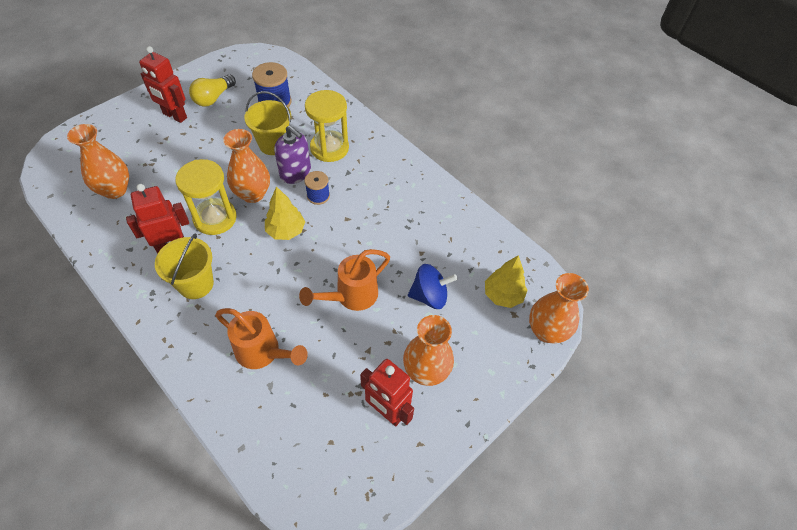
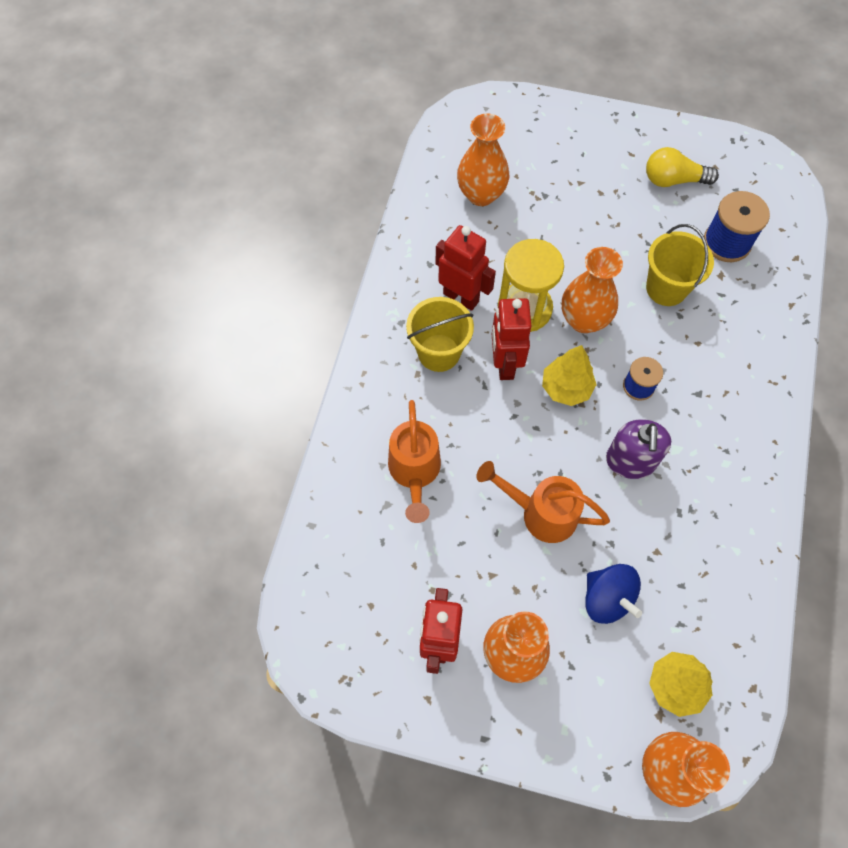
camera: 60 degrees right, 10 degrees up
(174, 116) = (615, 166): red robot -> red robot (504, 364)
(295, 173) = (648, 340): purple soap dispenser -> purple soap dispenser (630, 461)
(329, 148) = (715, 349): yellow hourglass -> none

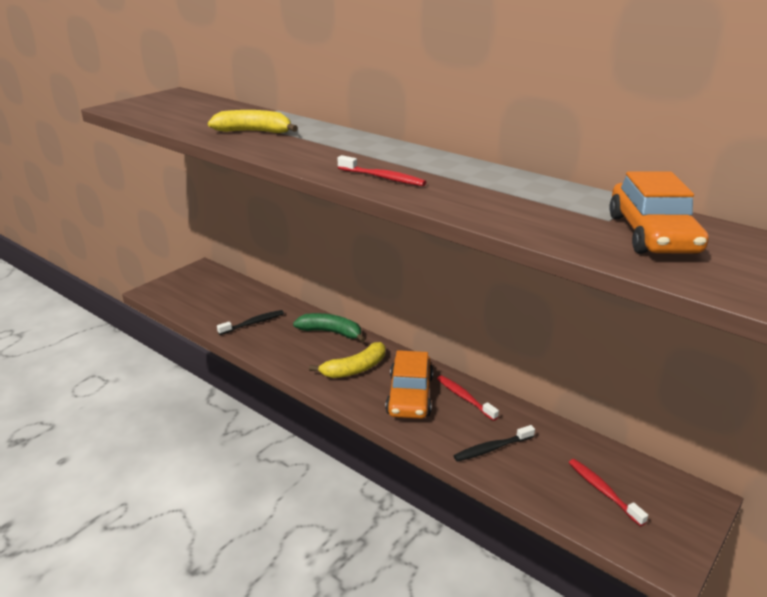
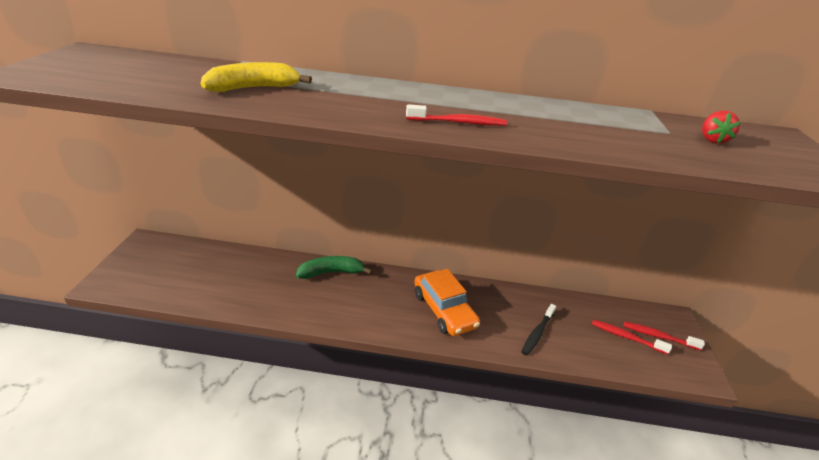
camera: 35 degrees left, 5 degrees up
(253, 323) = (250, 286): black toothbrush -> none
(355, 369) = (381, 301): yellow banana -> none
(464, 398) = (483, 297): red toothbrush -> red toothbrush (658, 336)
(652, 234) = (712, 140): orange car -> red strawberry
-------
Activity
Copy only the lines above from the one containing "(295, 173) = (648, 340): purple" through the one containing "(253, 323) = (250, 286): black", both included. Leave out the pictures.

Task answer
(295, 173) = (648, 340): purple soap dispenser -> purple soap dispenser (630, 461)
(329, 148) = (715, 349): yellow hourglass -> none

camera: 35 degrees left, 5 degrees up
(253, 323) = (250, 286): black toothbrush -> none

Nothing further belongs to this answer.